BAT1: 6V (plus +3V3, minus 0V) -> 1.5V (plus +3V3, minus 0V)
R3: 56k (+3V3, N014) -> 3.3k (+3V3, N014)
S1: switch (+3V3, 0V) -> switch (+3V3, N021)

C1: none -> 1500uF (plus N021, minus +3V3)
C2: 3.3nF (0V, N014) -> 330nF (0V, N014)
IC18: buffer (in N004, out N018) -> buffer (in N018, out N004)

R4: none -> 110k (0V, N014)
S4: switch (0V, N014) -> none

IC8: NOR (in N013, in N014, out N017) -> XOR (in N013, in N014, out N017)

==========

Please restate every record shown above, word for word.

* Written answer
BAT1: 6V (plus +3V3, minus 0V) -> 1.5V (plus +3V3, minus 0V)
R3: 56k (+3V3, N014) -> 3.3k (+3V3, N014)
S1: switch (+3V3, 0V) -> switch (+3V3, N021)

C1: none -> 1500uF (plus N021, minus +3V3)
C2: 3.3nF (0V, N014) -> 330nF (0V, N014)
IC18: buffer (in N004, out N018) -> buffer (in N018, out N004)

R4: none -> 110k (0V, N014)
S4: switch (0V, N014) -> none

IC8: NOR (in N013, in N014, out N017) -> XOR (in N013, in N014, out N017)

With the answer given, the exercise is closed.